WHAT IS EXPECTED
Starting at the line with "J2 pin 2: GND -> none", copy each line through the last one below exactly as written, without any pictures.

RECORD EXCERPTS
_ _ _
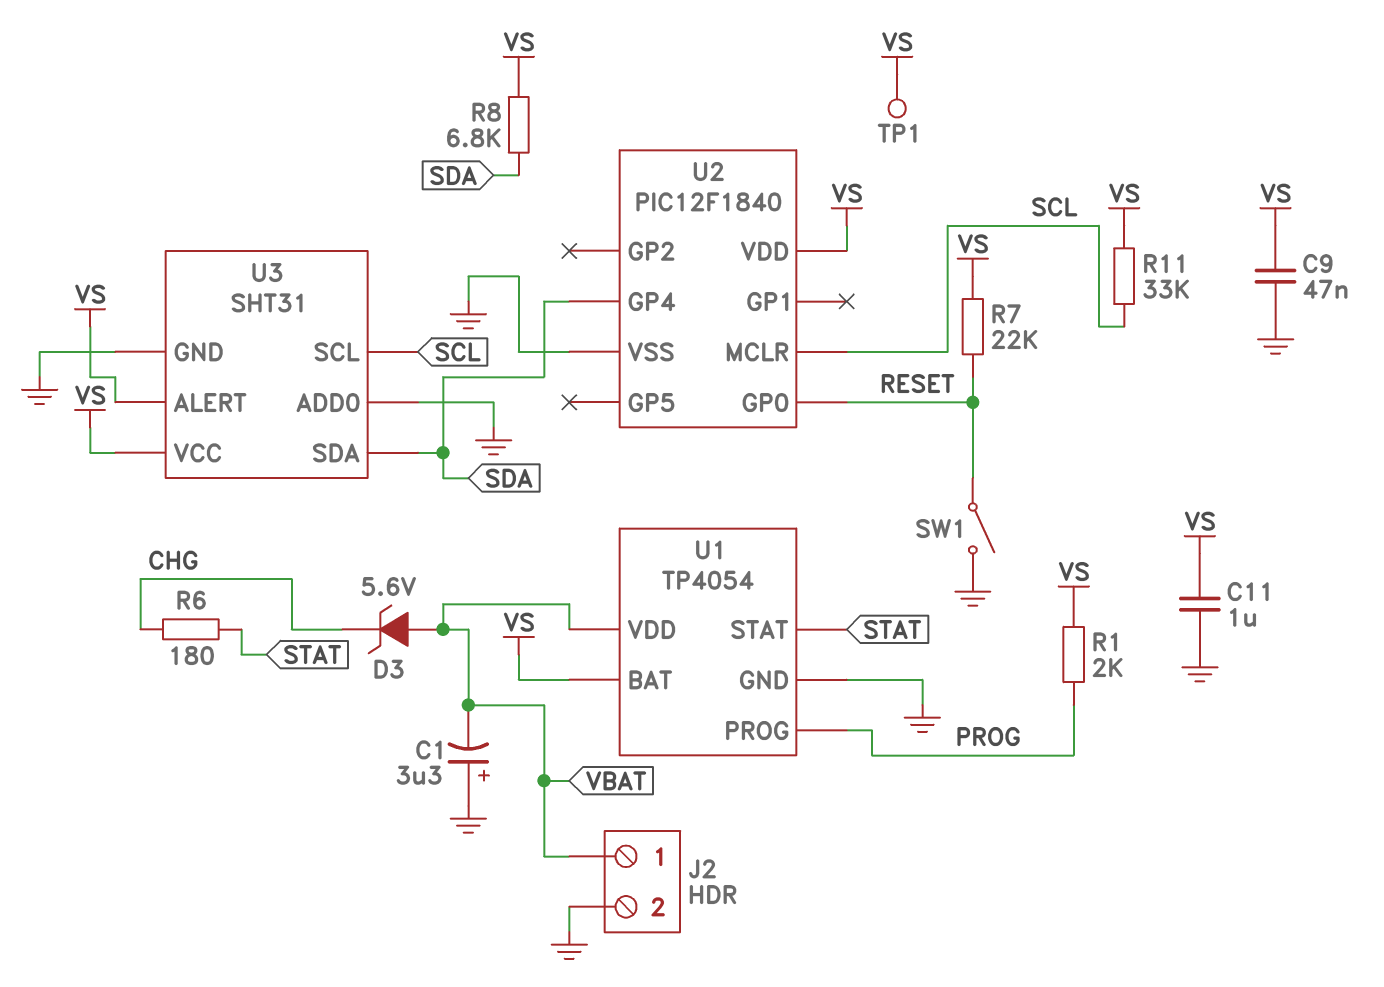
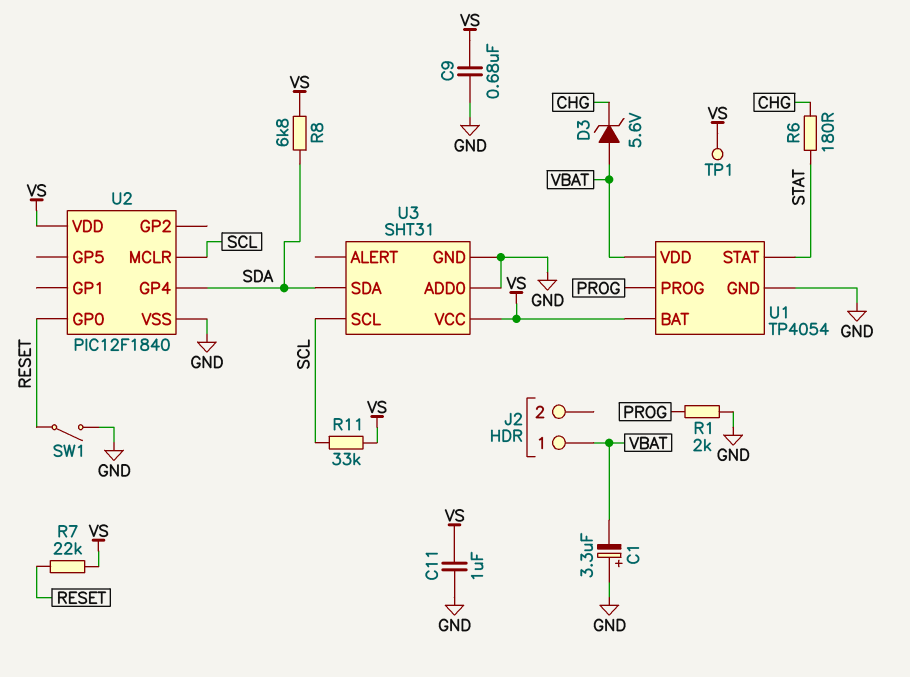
C9: 47nF (GND, VS) -> 680nF (GND, VS)
J2 pin 2: GND -> none
R1: 2k (PROG, VS) -> 2k (GND, PROG)
U3 pin ALERT: VS -> none

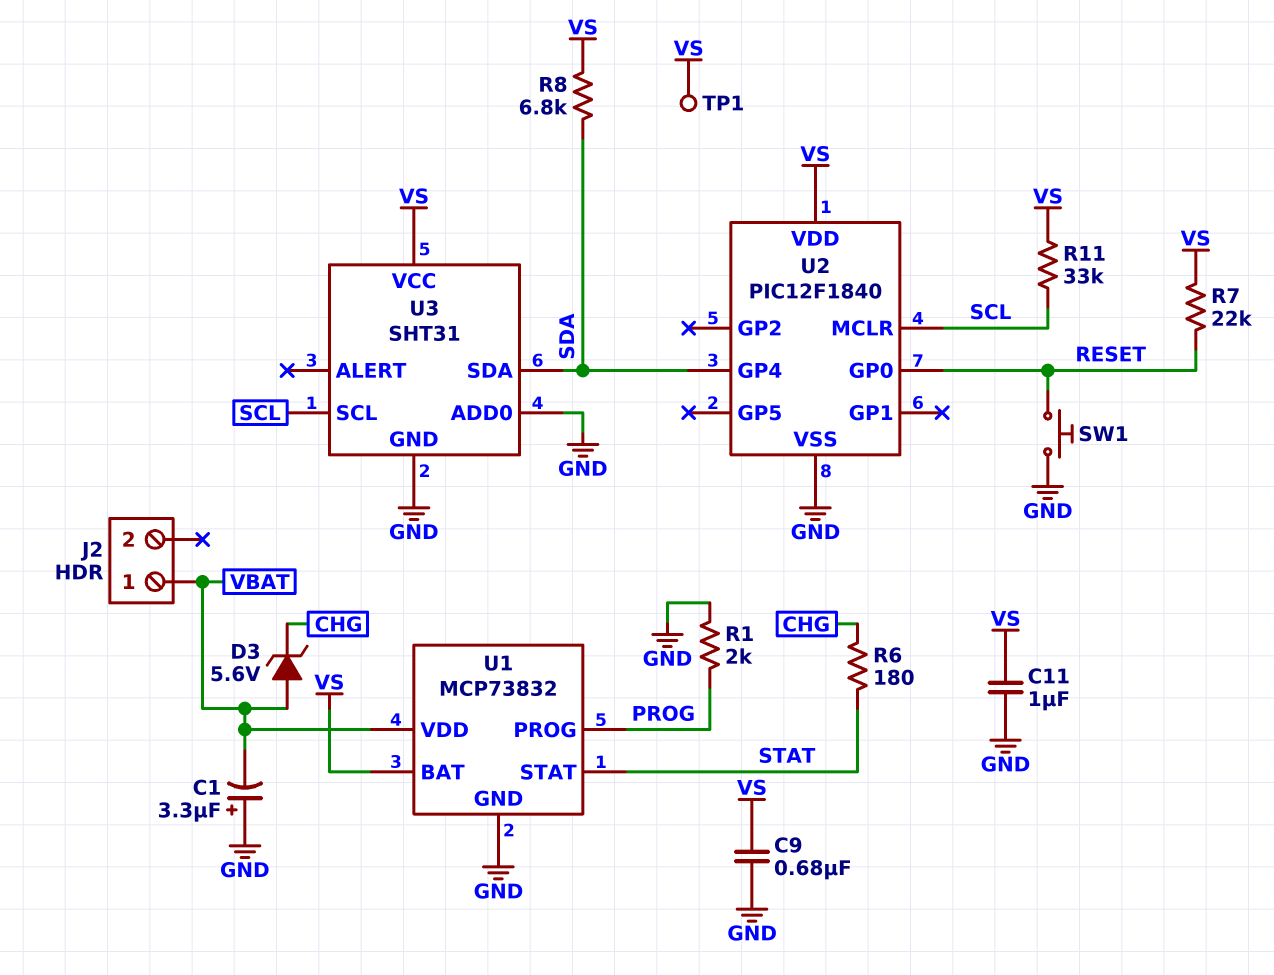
SW1: switch (GND, RESET) -> button (GND, RESET)
U1: TP4054 -> MCP73832

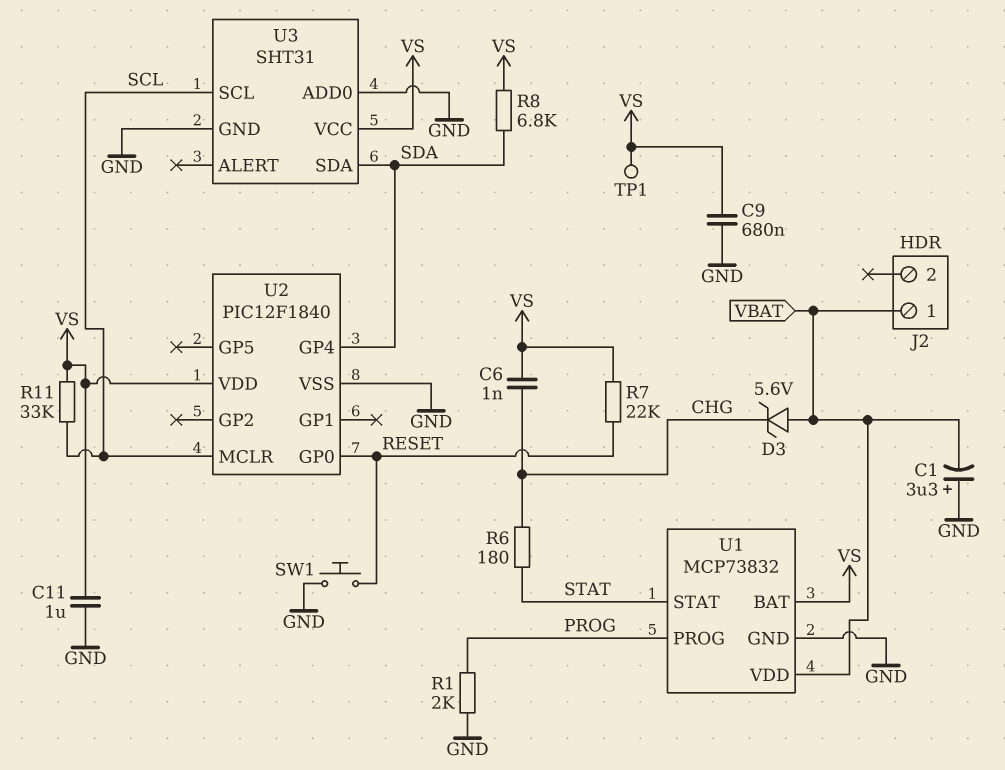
C6: none -> 1nF (CHG, VS)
_ _ _
THE COMPLETED TASK
J2 pin 2: GND -> none
R1: 2k (PROG, VS) -> 2k (GND, PROG)
U3 pin ALERT: VS -> none

SW1: switch (GND, RESET) -> button (GND, RESET)
U1: TP4054 -> MCP73832

C6: none -> 1nF (CHG, VS)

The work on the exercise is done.